▶ [WHAT THE TASK ASKS]:
Exact wording is required: give all the records again, minus the pictures.

Dataset entries
::::

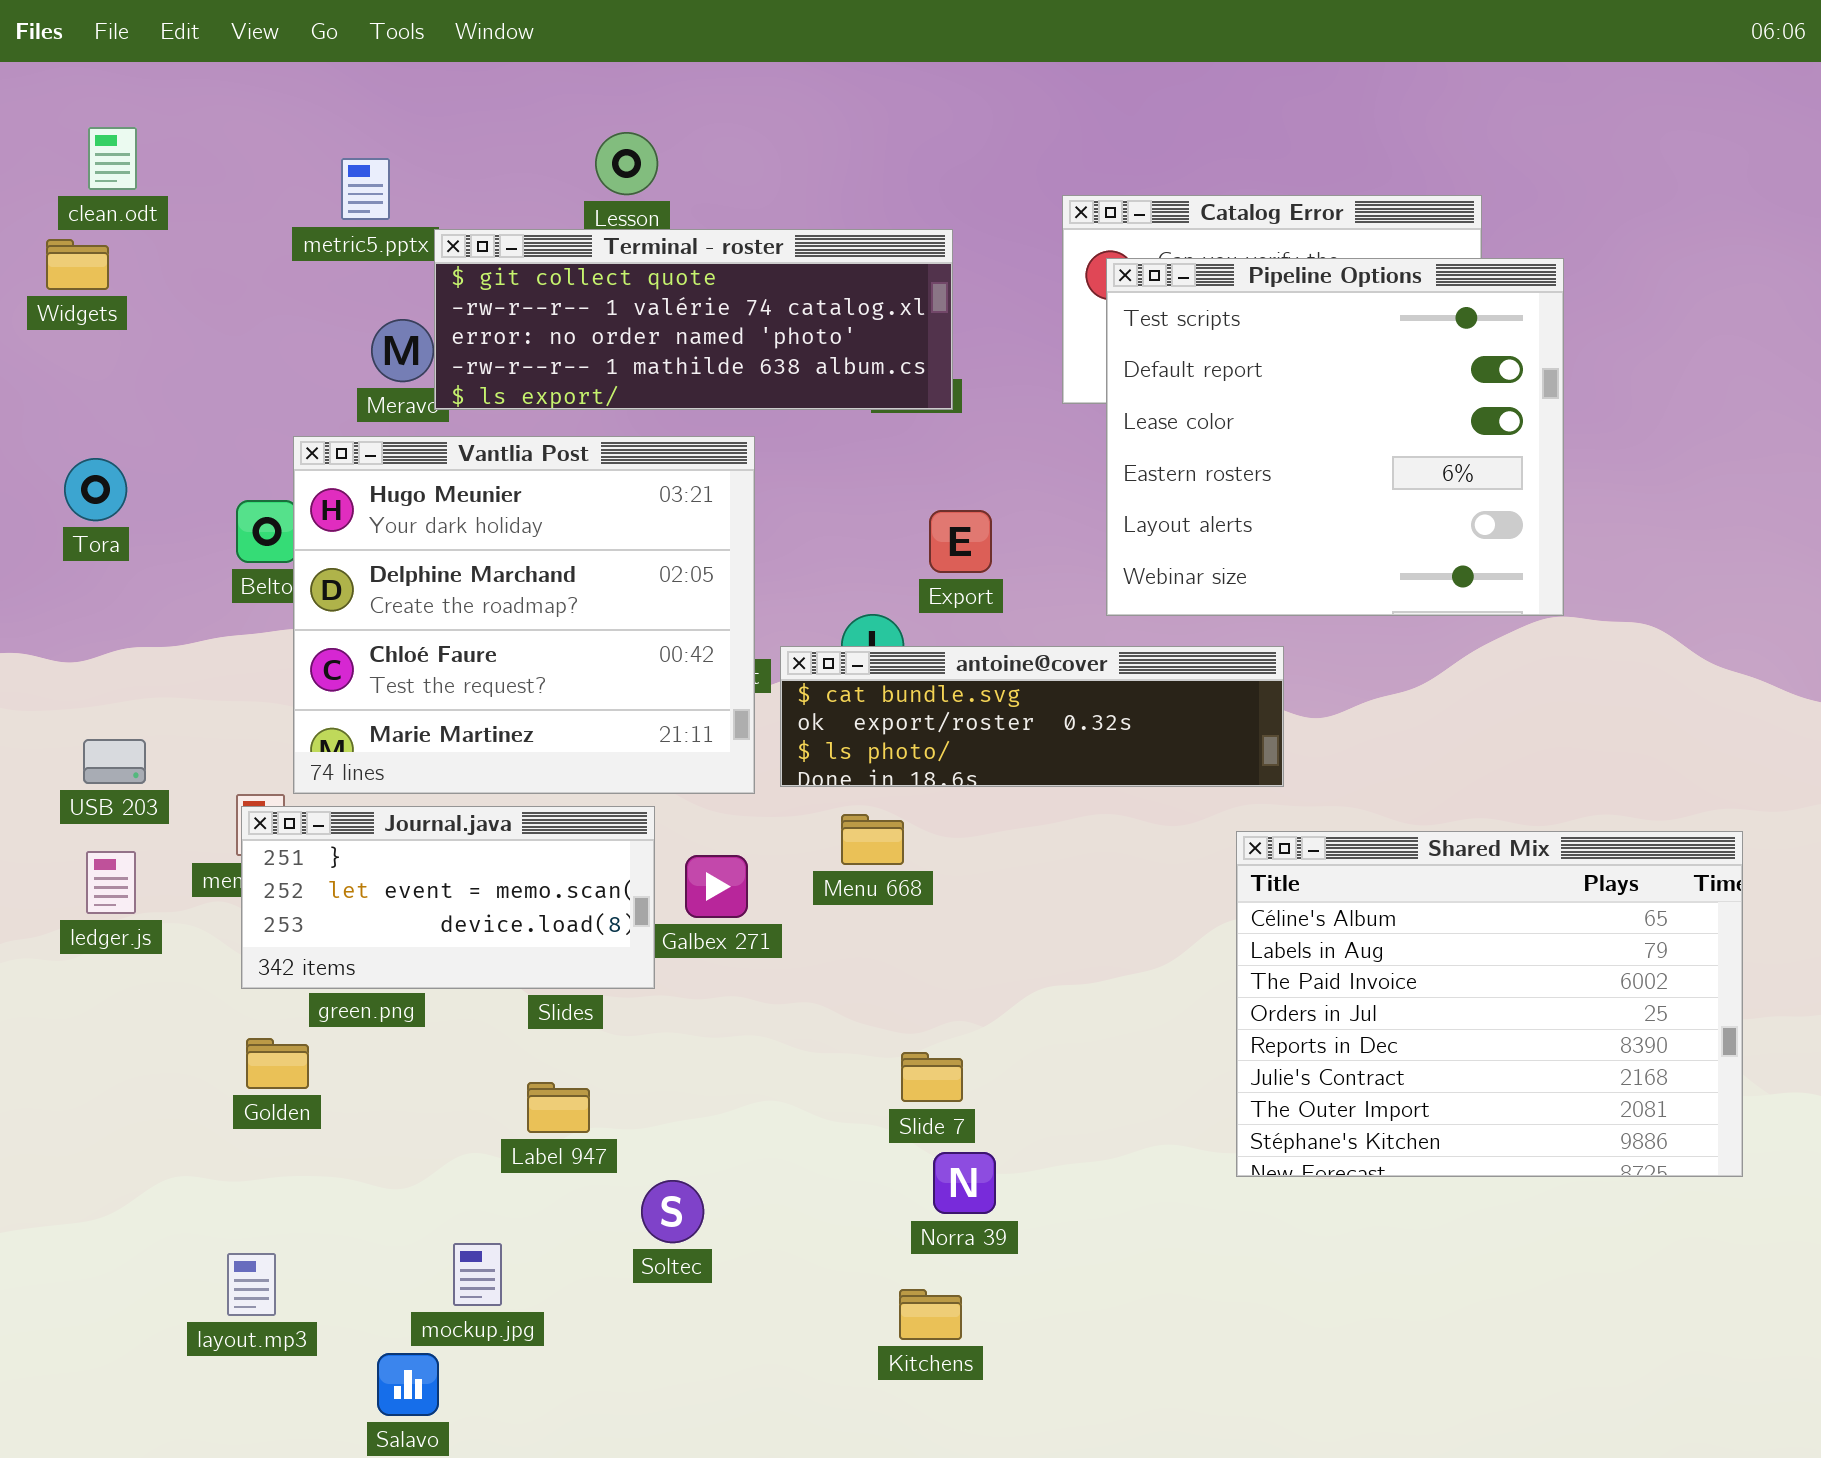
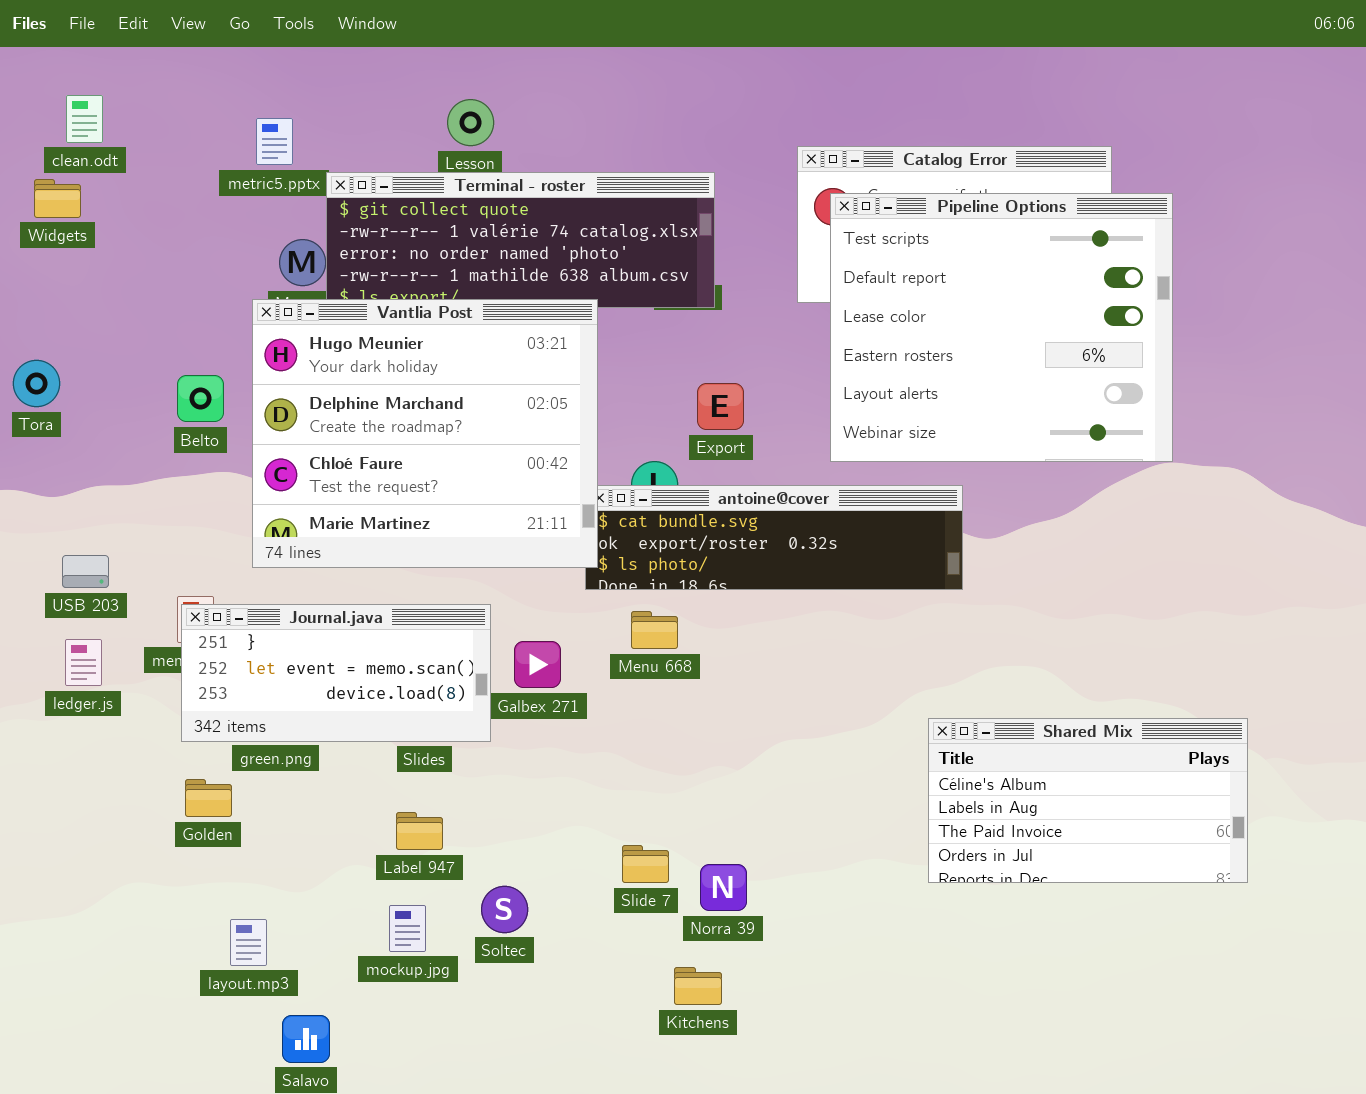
Vantlia Post: [293,436,755,794] -> [252,299,598,568], moved
Tora: [64,458,127,521] -> [13,360,60,407], moved
Shared Mix: [1236,831,1743,1177] -> [928,718,1248,883], resized
Slide 7: [901,1052,963,1102] -> [622,845,669,883], moved
mockup.jpg: [453,1243,502,1306] -> [389,905,426,952], moved
layout.mp3: [227,1253,276,1316] -> [230,919,267,966], moved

::::

▶ [FINISHED EXERCISE]:
Vantlia Post: [293,436,755,794] -> [252,299,598,568], moved
Tora: [64,458,127,521] -> [13,360,60,407], moved
Shared Mix: [1236,831,1743,1177] -> [928,718,1248,883], resized
Slide 7: [901,1052,963,1102] -> [622,845,669,883], moved
mockup.jpg: [453,1243,502,1306] -> [389,905,426,952], moved
layout.mp3: [227,1253,276,1316] -> [230,919,267,966], moved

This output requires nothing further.